**Material provided:**
● ● ● ● ● ● ●

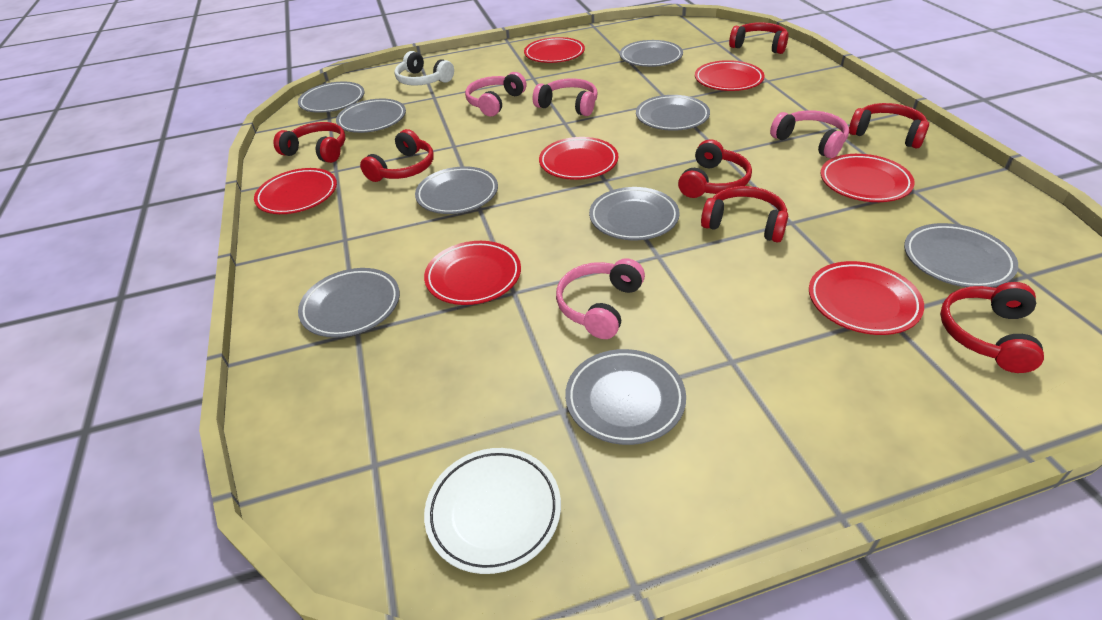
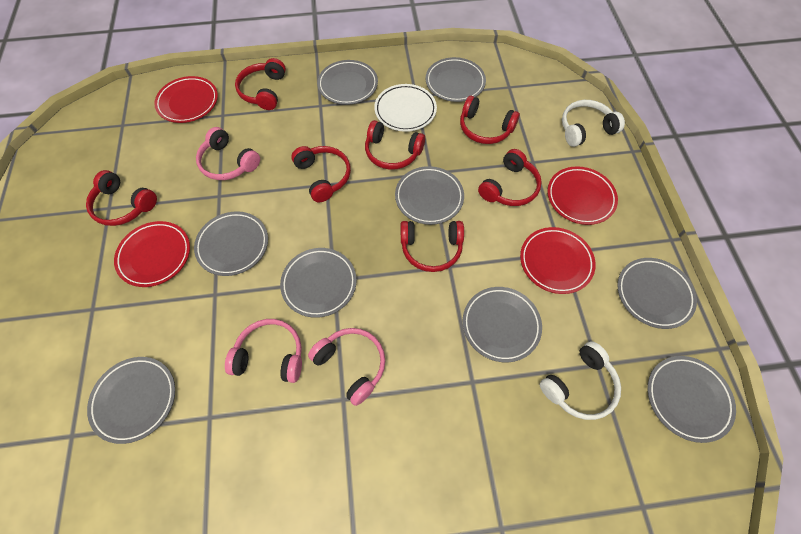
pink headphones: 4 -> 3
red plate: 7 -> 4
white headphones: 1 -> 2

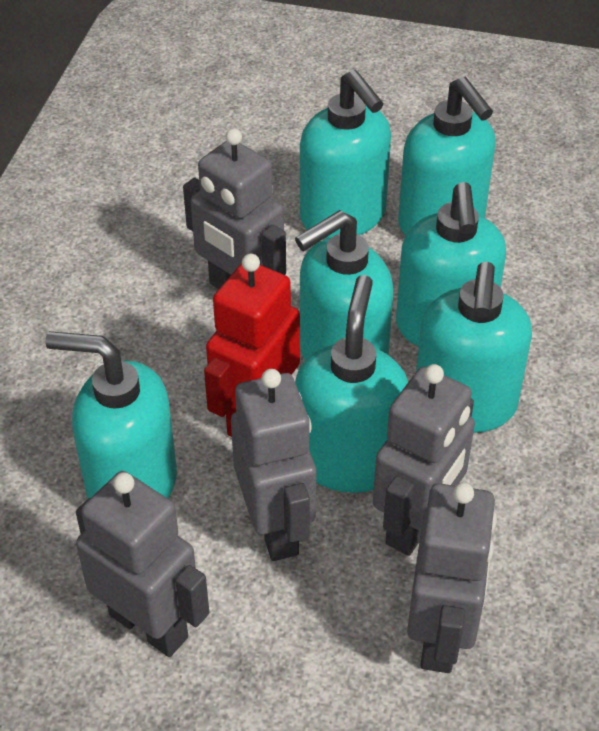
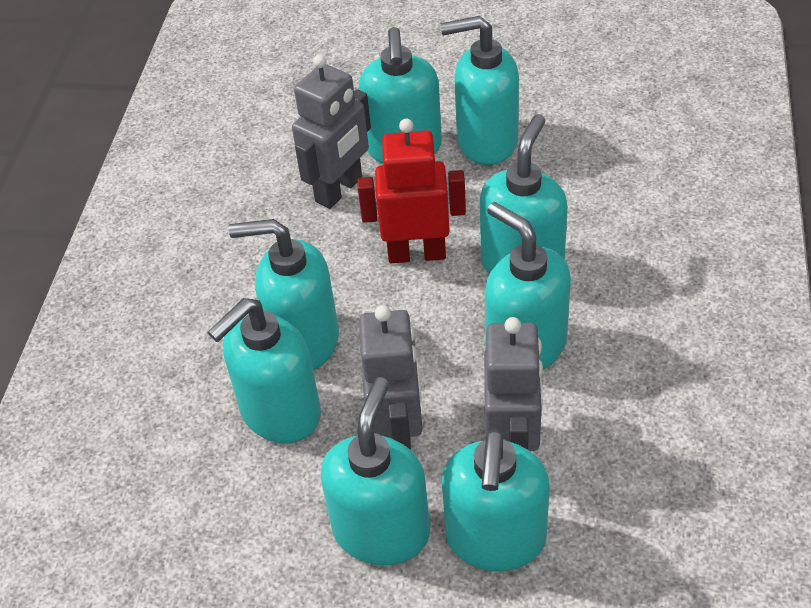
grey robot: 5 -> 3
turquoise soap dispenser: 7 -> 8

● ● ● ● ● ● ●

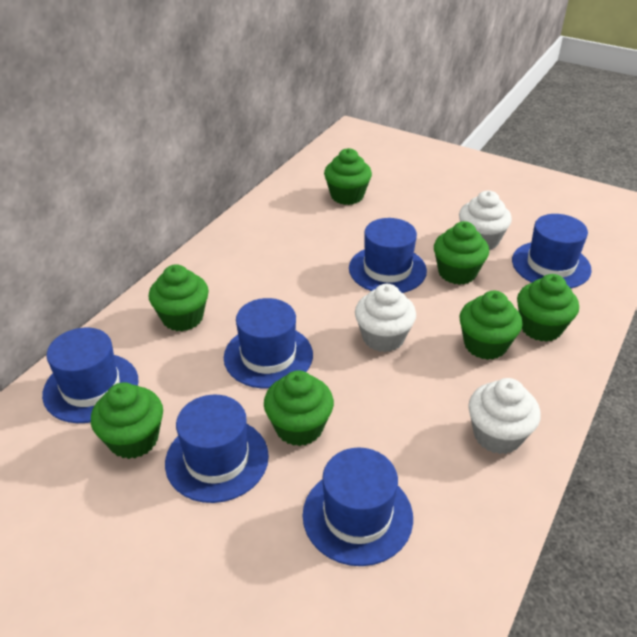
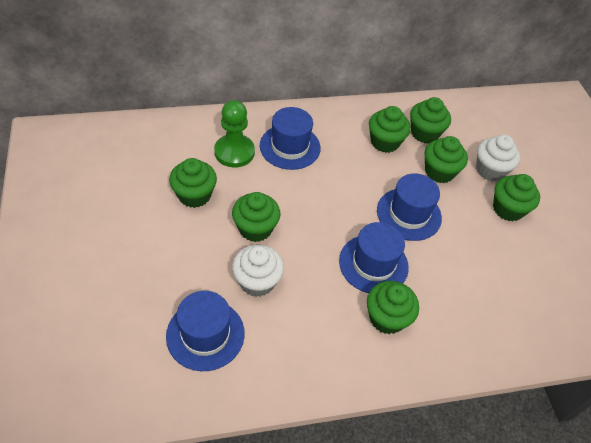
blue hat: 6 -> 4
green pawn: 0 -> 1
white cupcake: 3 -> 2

● ● ● ● ● ● ●

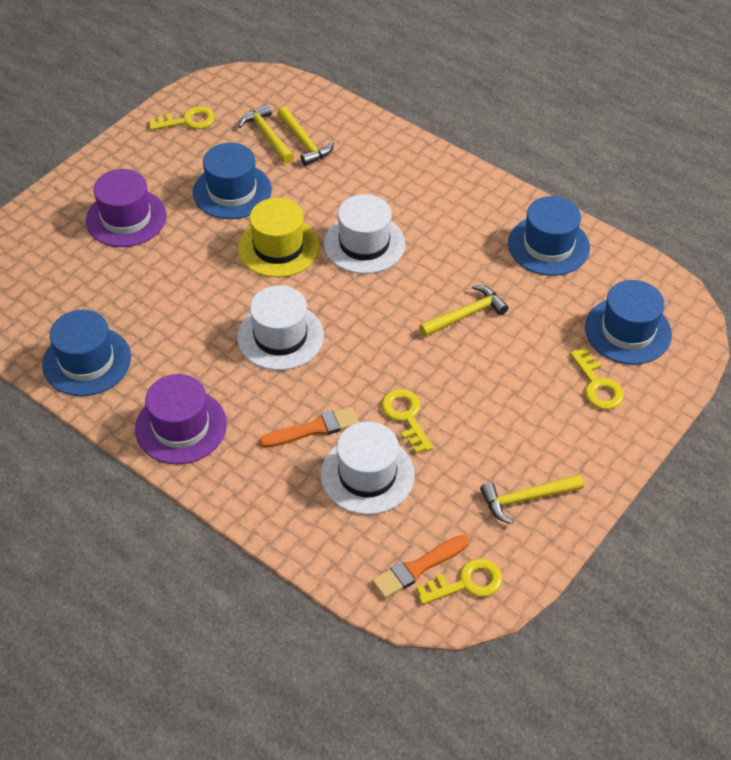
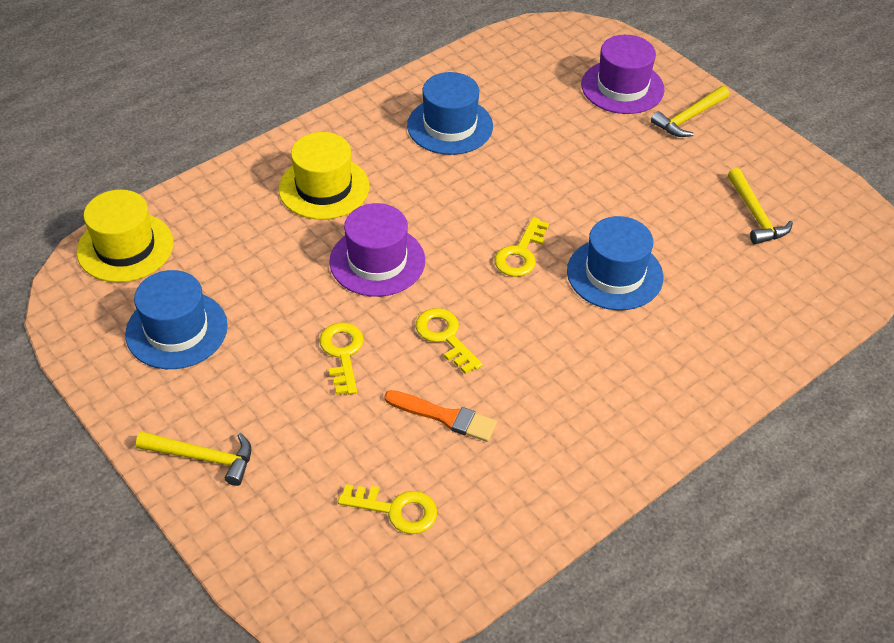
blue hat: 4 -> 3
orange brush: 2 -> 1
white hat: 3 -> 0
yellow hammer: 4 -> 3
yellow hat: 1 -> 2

● ● ● ● ● ● ●

**What the exercise asks:** The answer is the run of lines above from the line containing "orange brush: 2 -> 1" through the line containing "yellow hat: 1 -> 2", copied exactly and alone.

**Solution below:**
orange brush: 2 -> 1
white hat: 3 -> 0
yellow hammer: 4 -> 3
yellow hat: 1 -> 2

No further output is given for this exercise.